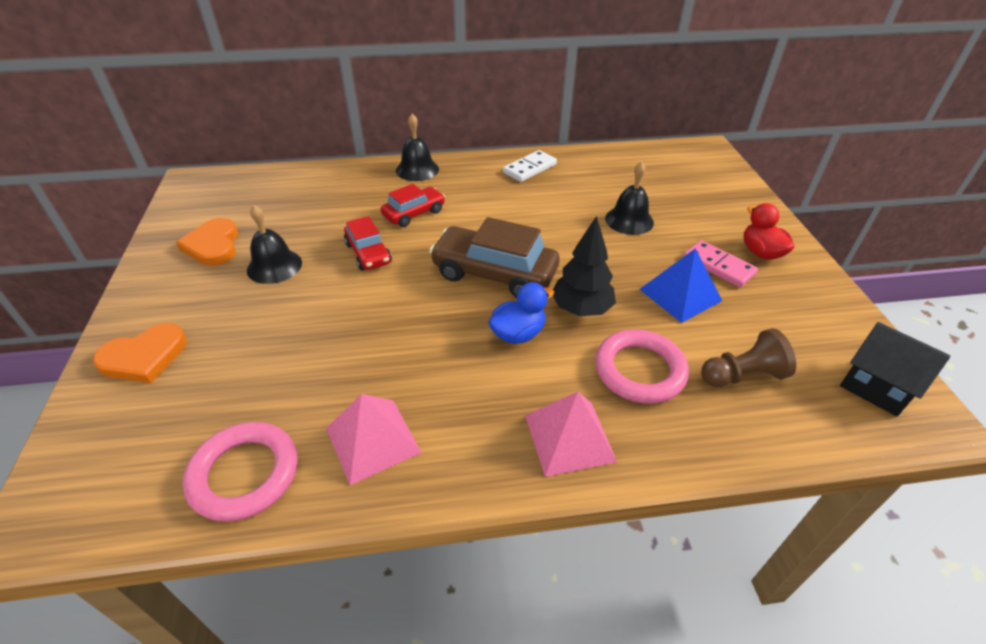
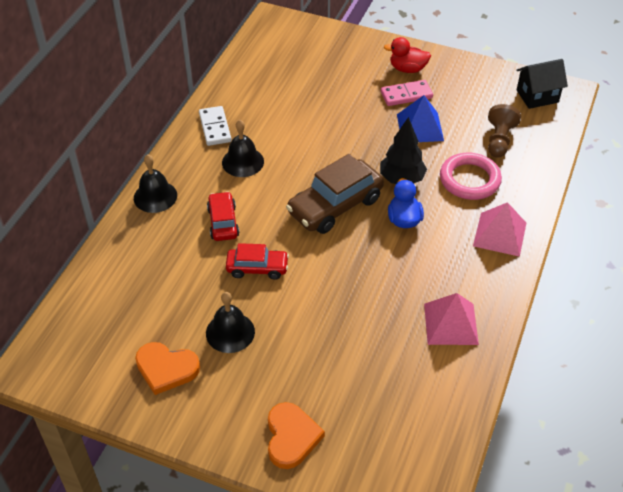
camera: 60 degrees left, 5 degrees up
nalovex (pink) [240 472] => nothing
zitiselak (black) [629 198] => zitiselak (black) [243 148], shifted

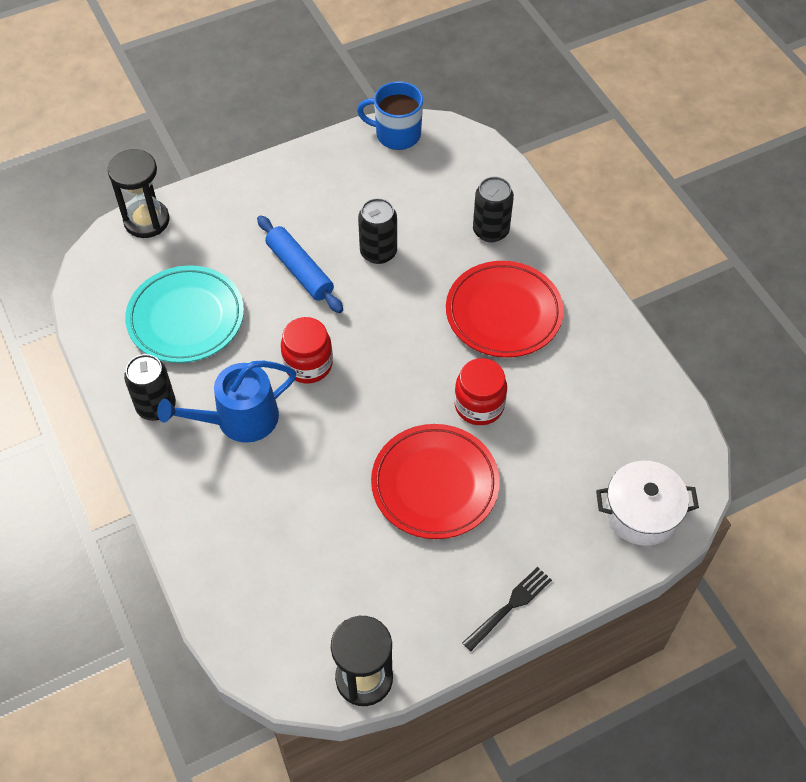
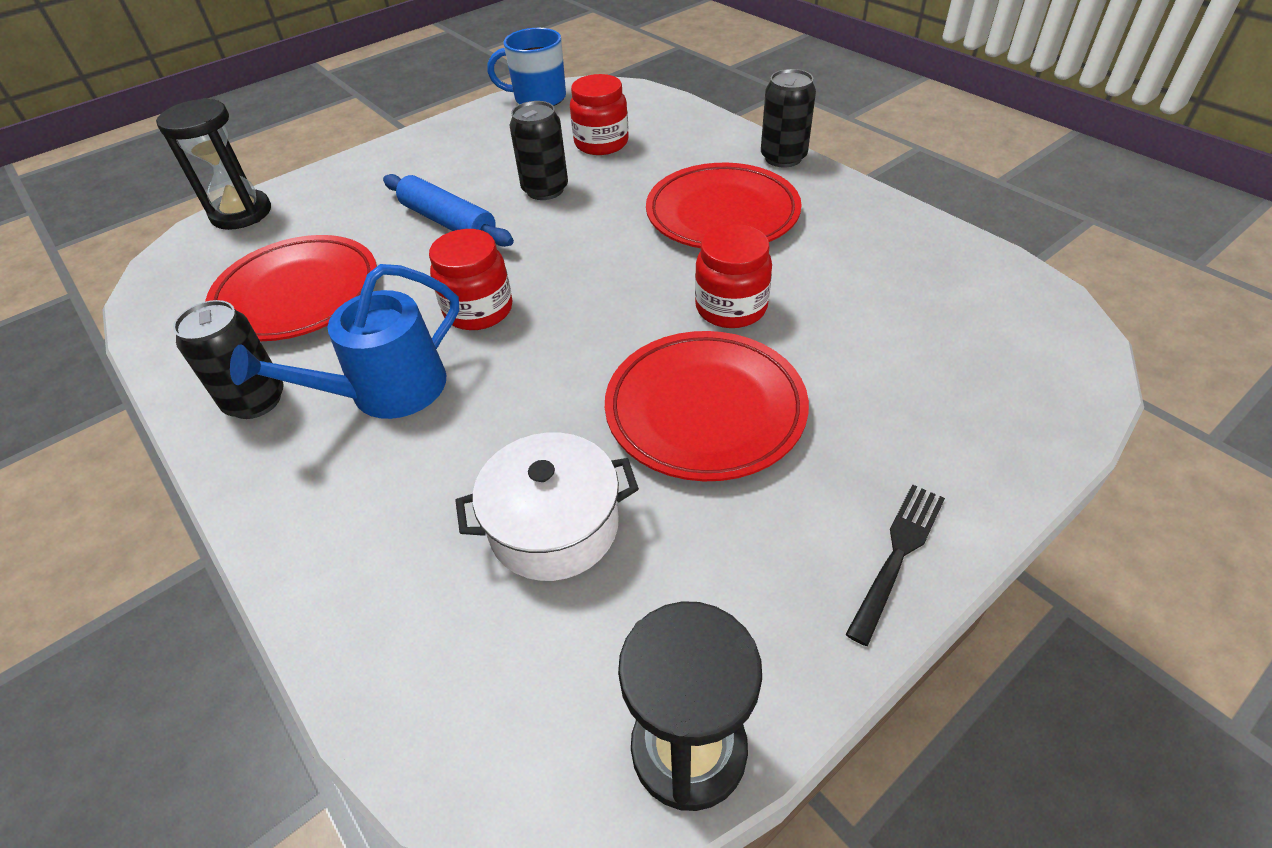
camera: 10 degrees left, 10 degrees down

### Directions:
In the data above, the line containing "nalovex (pink) [240 472] => nothing" and all lines after it are to be reproduced exactly, leaving out the pictures.

### Answer to this problem:
nalovex (pink) [240 472] => nothing
zitiselak (black) [629 198] => zitiselak (black) [243 148], shifted

camera: 10 degrees left, 10 degrees down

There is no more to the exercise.